§ **WHAT IS EXPECTED**
Only one stretch of the data below is wanted: the lines from the one with "The plate (teal)" through the one with "The sphere (scarlet)", repeated exactly.

§ **RECORDS SHOWN**
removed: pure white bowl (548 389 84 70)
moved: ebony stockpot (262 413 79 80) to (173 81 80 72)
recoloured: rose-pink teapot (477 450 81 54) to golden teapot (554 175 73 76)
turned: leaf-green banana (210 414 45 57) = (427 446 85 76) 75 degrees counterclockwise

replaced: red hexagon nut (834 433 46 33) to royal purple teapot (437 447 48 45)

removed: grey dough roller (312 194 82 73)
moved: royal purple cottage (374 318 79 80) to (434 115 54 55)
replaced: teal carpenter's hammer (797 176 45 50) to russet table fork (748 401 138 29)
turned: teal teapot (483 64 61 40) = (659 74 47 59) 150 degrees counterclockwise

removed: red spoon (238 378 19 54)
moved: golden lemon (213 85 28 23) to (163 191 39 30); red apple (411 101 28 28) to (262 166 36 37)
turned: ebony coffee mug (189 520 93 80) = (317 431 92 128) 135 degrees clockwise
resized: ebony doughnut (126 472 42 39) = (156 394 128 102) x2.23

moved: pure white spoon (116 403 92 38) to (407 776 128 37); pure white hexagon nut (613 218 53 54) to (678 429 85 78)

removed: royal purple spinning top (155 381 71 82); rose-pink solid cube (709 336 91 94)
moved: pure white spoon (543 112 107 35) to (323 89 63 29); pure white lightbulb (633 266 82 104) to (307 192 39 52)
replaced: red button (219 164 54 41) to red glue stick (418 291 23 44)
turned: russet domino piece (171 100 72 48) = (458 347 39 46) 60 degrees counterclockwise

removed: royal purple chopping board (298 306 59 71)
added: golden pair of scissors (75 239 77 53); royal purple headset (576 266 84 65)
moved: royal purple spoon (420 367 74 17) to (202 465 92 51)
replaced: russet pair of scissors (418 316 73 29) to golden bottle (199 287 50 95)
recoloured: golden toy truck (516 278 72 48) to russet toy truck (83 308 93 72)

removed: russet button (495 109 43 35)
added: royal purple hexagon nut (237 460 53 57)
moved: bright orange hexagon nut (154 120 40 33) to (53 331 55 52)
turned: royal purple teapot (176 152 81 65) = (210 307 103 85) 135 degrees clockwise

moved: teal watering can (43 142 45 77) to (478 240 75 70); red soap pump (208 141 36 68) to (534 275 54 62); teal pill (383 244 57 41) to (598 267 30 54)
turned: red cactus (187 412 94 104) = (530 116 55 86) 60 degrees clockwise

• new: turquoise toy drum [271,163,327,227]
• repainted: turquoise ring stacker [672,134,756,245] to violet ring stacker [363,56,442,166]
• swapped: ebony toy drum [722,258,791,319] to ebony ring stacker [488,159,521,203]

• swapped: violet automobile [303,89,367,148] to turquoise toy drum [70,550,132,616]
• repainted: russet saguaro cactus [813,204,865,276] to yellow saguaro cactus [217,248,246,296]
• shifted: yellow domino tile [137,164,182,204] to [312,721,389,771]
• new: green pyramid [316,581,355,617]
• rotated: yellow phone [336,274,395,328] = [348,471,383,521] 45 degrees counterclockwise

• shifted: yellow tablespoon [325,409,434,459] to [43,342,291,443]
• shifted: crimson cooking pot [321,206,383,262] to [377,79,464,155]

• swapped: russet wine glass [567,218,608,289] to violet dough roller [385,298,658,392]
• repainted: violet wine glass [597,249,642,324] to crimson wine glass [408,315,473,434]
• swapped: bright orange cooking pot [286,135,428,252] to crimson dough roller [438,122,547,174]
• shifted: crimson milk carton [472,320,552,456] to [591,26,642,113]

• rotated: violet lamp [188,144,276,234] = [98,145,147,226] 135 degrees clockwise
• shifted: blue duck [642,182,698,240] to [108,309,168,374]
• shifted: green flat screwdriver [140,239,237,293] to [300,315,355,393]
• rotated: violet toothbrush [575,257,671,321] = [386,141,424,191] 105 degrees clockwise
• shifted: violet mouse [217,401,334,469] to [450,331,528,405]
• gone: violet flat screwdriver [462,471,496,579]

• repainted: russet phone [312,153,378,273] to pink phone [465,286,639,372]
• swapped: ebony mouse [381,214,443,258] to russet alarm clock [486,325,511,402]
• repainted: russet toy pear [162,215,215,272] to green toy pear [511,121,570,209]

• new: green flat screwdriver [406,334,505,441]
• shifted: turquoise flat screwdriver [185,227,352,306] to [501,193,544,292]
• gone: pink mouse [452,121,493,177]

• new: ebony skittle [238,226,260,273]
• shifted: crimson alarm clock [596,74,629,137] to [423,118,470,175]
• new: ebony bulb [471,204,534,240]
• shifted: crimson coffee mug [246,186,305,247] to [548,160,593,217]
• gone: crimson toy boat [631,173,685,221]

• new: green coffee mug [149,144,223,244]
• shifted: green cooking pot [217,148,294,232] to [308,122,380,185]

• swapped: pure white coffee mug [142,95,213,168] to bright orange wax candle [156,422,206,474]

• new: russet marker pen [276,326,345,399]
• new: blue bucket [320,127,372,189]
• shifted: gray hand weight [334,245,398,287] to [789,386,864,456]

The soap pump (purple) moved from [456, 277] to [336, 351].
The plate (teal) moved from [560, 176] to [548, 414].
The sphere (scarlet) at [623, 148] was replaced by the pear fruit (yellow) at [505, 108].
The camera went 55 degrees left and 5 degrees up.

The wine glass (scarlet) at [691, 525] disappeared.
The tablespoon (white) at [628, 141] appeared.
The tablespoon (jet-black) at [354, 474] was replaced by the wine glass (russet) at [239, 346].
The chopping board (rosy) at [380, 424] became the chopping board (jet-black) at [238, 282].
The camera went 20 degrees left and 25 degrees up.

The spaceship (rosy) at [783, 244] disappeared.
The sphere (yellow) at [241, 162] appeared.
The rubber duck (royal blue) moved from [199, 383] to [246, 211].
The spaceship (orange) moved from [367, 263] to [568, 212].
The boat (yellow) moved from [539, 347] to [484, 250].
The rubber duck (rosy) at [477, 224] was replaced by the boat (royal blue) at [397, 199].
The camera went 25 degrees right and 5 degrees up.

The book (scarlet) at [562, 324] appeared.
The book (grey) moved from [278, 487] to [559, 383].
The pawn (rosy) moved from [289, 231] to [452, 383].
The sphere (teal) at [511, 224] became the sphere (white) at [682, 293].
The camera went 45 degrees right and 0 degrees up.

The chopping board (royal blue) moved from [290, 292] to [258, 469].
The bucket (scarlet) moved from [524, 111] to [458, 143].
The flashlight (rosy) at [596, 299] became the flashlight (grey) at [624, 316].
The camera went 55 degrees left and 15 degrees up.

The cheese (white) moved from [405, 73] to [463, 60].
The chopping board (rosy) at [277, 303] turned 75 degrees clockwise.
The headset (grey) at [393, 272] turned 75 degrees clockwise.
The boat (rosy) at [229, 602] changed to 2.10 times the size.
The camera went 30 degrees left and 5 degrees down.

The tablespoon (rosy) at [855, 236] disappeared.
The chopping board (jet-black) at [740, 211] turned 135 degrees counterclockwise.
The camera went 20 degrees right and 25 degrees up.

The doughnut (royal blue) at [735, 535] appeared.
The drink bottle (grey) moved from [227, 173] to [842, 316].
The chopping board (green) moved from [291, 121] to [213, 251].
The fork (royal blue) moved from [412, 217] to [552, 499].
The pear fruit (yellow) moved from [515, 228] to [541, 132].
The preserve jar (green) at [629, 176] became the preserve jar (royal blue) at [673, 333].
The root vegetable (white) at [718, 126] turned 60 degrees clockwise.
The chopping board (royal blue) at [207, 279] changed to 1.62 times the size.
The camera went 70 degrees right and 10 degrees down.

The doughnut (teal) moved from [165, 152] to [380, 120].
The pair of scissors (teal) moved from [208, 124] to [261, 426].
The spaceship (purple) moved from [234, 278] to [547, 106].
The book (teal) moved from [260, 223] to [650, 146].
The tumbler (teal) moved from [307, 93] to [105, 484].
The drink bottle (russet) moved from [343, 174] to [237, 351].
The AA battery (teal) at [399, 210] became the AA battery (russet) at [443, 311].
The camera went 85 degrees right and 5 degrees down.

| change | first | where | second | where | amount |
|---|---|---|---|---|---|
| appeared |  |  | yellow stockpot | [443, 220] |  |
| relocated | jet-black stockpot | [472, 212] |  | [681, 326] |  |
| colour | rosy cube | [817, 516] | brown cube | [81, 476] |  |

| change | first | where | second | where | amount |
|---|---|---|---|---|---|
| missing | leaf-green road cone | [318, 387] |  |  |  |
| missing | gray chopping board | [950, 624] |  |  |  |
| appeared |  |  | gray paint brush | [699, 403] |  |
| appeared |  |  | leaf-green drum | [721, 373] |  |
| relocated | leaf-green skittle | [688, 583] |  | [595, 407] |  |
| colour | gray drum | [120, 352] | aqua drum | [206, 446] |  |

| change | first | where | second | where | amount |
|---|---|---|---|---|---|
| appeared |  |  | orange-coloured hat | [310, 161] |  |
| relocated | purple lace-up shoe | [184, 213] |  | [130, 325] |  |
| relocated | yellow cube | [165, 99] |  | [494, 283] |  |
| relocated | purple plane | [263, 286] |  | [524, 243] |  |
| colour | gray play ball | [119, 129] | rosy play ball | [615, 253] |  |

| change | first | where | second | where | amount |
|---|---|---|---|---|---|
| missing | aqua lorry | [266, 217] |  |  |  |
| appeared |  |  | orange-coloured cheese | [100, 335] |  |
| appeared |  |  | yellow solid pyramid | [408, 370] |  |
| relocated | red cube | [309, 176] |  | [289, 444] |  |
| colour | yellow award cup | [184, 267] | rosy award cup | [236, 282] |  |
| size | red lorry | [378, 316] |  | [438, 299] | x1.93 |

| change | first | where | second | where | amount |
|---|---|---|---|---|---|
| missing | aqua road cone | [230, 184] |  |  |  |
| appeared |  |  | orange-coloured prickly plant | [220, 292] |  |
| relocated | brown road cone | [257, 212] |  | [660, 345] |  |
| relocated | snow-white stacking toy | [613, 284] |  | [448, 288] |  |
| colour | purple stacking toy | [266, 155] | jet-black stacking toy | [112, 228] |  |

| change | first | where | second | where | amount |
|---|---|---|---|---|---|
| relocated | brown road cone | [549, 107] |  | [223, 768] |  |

§ **ANSWER BOX**
The plate (teal) moved from [560, 176] to [548, 414].
The sphere (scarlet) at [623, 148] was replaced by the pear fruit (yellow) at [505, 108].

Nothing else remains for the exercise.